----- Data in this exercise

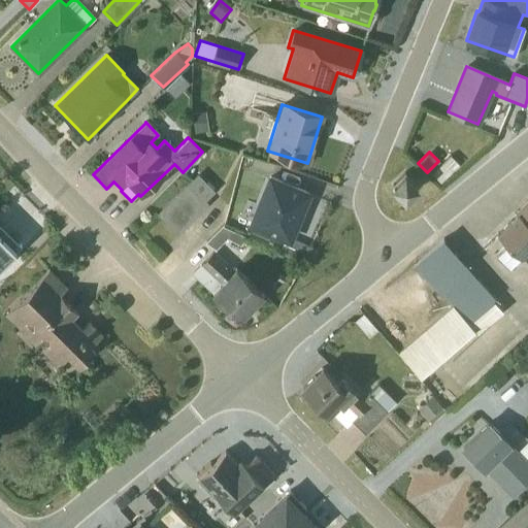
[(429,173),(439,185),(459,166),(449,155),(429,173)]
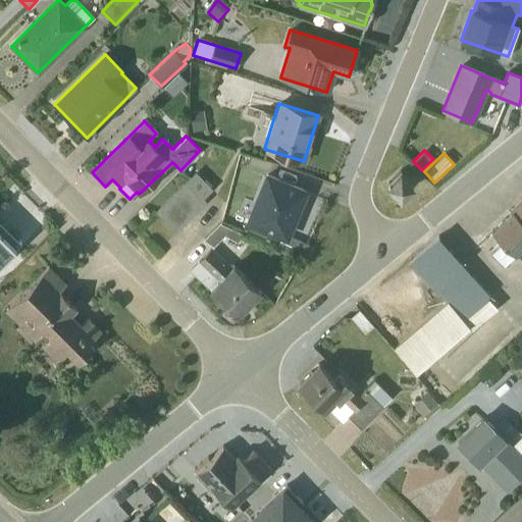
[(399,170),(386,184),(400,195),(412,183),(399,170)]
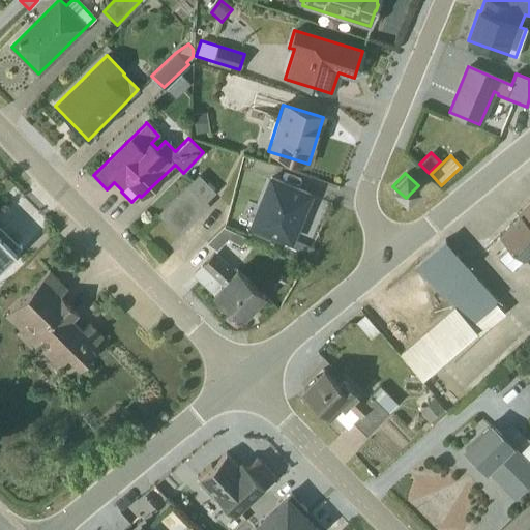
[(156,214),(177,235),(208,205),(205,202),(214,193),(198,175),(156,214)]
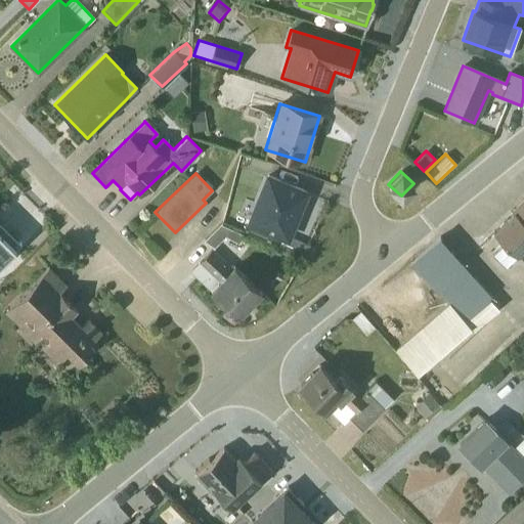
[(305,192),(265,175),(247,220),(281,235),(276,248),(301,257),(306,246),(286,237),(305,192)]
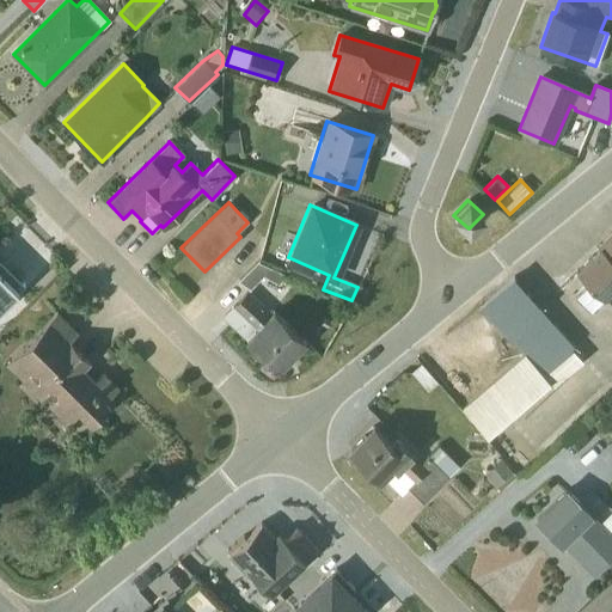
[(611,236),(599,249),(611,262),(611,236)]
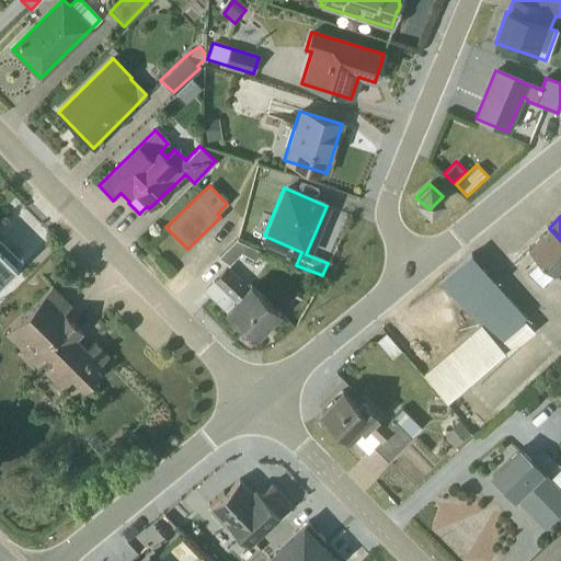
[(560,240),(549,228),(528,249),(553,275),(556,274),(560,278),(560,240)]
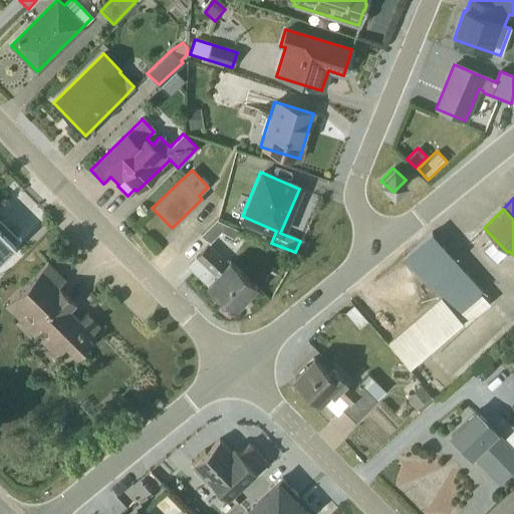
[(0,257),(19,238),(0,219),(0,257)]
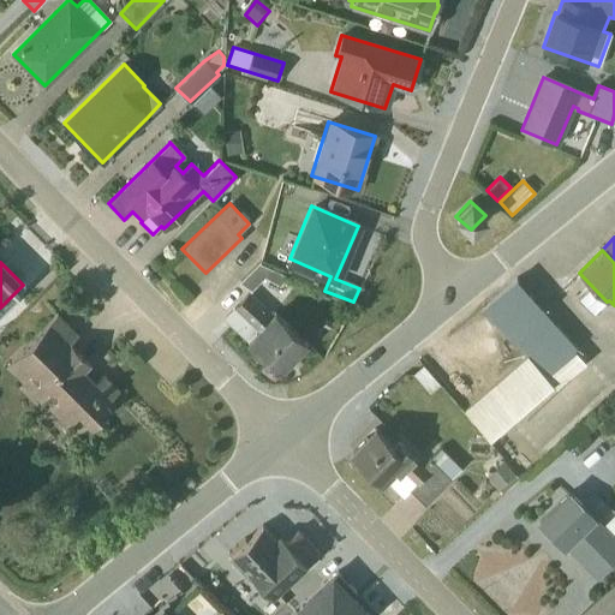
[(263,278),(279,286),(284,276),(257,263),(238,282),(250,291),(263,278)]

----------

**Exercise aim:** Your answer must be a verbatim copy of the entries above, with no images included.

**Solution to the exercise:**
[(429,173),(439,185),(459,166),(449,155),(429,173)]
[(399,170),(386,184),(400,195),(412,183),(399,170)]
[(156,214),(177,235),(208,205),(205,202),(214,193),(198,175),(156,214)]
[(305,192),(265,175),(247,220),(281,235),(276,248),(301,257),(306,246),(286,237),(305,192)]
[(611,236),(599,249),(611,262),(611,236)]
[(560,240),(549,228),(528,249),(553,275),(556,274),(560,278),(560,240)]
[(0,257),(19,238),(0,219),(0,257)]
[(263,278),(279,286),(284,276),(257,263),(238,282),(250,291),(263,278)]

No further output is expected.